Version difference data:
=-=-=
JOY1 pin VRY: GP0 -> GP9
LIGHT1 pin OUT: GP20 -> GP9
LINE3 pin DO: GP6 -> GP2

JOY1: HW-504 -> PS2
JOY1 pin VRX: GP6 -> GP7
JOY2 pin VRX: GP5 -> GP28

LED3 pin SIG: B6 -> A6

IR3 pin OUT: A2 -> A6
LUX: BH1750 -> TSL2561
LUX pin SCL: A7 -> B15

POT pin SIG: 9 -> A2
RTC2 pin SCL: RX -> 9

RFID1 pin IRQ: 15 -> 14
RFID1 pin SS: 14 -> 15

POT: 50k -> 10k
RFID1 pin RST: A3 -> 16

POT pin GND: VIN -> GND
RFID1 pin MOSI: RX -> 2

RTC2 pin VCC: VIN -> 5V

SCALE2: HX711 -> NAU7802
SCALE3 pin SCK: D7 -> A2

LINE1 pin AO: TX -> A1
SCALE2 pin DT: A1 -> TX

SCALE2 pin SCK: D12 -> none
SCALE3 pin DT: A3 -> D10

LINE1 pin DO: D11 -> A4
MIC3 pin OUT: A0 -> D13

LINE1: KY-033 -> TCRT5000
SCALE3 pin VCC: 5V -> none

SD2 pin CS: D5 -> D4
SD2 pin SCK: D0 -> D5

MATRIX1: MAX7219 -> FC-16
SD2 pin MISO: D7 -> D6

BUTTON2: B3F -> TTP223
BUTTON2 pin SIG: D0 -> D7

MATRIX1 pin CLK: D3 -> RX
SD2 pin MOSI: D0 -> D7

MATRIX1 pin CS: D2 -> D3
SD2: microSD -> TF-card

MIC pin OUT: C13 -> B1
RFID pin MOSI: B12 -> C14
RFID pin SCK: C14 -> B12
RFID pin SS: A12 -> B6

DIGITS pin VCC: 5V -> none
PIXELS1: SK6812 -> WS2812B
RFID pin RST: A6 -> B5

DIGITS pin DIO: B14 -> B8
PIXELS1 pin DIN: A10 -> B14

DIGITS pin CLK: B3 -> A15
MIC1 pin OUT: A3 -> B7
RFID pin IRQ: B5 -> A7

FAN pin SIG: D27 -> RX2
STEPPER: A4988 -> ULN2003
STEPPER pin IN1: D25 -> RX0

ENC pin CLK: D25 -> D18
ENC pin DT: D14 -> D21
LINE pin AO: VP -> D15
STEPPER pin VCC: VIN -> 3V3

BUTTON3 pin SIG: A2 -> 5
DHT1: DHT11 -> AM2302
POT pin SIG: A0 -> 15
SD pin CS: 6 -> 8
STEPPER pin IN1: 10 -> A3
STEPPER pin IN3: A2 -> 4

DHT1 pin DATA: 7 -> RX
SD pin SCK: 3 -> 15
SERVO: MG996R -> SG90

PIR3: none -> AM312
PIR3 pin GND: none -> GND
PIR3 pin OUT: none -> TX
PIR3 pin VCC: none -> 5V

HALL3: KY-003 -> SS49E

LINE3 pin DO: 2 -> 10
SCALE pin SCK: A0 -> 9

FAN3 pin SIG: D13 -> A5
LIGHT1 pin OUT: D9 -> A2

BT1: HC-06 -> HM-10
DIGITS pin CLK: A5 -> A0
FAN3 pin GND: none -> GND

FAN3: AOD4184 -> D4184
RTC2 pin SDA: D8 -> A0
=-=-=
About this exercise: All of the records need to be transcribed exactly.

Output of the exercise:
JOY1 pin VRY: GP0 -> GP9
LIGHT1 pin OUT: GP20 -> GP9
LINE3 pin DO: GP6 -> GP2

JOY1: HW-504 -> PS2
JOY1 pin VRX: GP6 -> GP7
JOY2 pin VRX: GP5 -> GP28

LED3 pin SIG: B6 -> A6

IR3 pin OUT: A2 -> A6
LUX: BH1750 -> TSL2561
LUX pin SCL: A7 -> B15

POT pin SIG: 9 -> A2
RTC2 pin SCL: RX -> 9

RFID1 pin IRQ: 15 -> 14
RFID1 pin SS: 14 -> 15

POT: 50k -> 10k
RFID1 pin RST: A3 -> 16

POT pin GND: VIN -> GND
RFID1 pin MOSI: RX -> 2

RTC2 pin VCC: VIN -> 5V

SCALE2: HX711 -> NAU7802
SCALE3 pin SCK: D7 -> A2

LINE1 pin AO: TX -> A1
SCALE2 pin DT: A1 -> TX

SCALE2 pin SCK: D12 -> none
SCALE3 pin DT: A3 -> D10

LINE1 pin DO: D11 -> A4
MIC3 pin OUT: A0 -> D13

LINE1: KY-033 -> TCRT5000
SCALE3 pin VCC: 5V -> none

SD2 pin CS: D5 -> D4
SD2 pin SCK: D0 -> D5

MATRIX1: MAX7219 -> FC-16
SD2 pin MISO: D7 -> D6

BUTTON2: B3F -> TTP223
BUTTON2 pin SIG: D0 -> D7

MATRIX1 pin CLK: D3 -> RX
SD2 pin MOSI: D0 -> D7

MATRIX1 pin CS: D2 -> D3
SD2: microSD -> TF-card

MIC pin OUT: C13 -> B1
RFID pin MOSI: B12 -> C14
RFID pin SCK: C14 -> B12
RFID pin SS: A12 -> B6

DIGITS pin VCC: 5V -> none
PIXELS1: SK6812 -> WS2812B
RFID pin RST: A6 -> B5

DIGITS pin DIO: B14 -> B8
PIXELS1 pin DIN: A10 -> B14

DIGITS pin CLK: B3 -> A15
MIC1 pin OUT: A3 -> B7
RFID pin IRQ: B5 -> A7

FAN pin SIG: D27 -> RX2
STEPPER: A4988 -> ULN2003
STEPPER pin IN1: D25 -> RX0

ENC pin CLK: D25 -> D18
ENC pin DT: D14 -> D21
LINE pin AO: VP -> D15
STEPPER pin VCC: VIN -> 3V3

BUTTON3 pin SIG: A2 -> 5
DHT1: DHT11 -> AM2302
POT pin SIG: A0 -> 15
SD pin CS: 6 -> 8
STEPPER pin IN1: 10 -> A3
STEPPER pin IN3: A2 -> 4

DHT1 pin DATA: 7 -> RX
SD pin SCK: 3 -> 15
SERVO: MG996R -> SG90

PIR3: none -> AM312
PIR3 pin GND: none -> GND
PIR3 pin OUT: none -> TX
PIR3 pin VCC: none -> 5V

HALL3: KY-003 -> SS49E

LINE3 pin DO: 2 -> 10
SCALE pin SCK: A0 -> 9

FAN3 pin SIG: D13 -> A5
LIGHT1 pin OUT: D9 -> A2

BT1: HC-06 -> HM-10
DIGITS pin CLK: A5 -> A0
FAN3 pin GND: none -> GND

FAN3: AOD4184 -> D4184
RTC2 pin SDA: D8 -> A0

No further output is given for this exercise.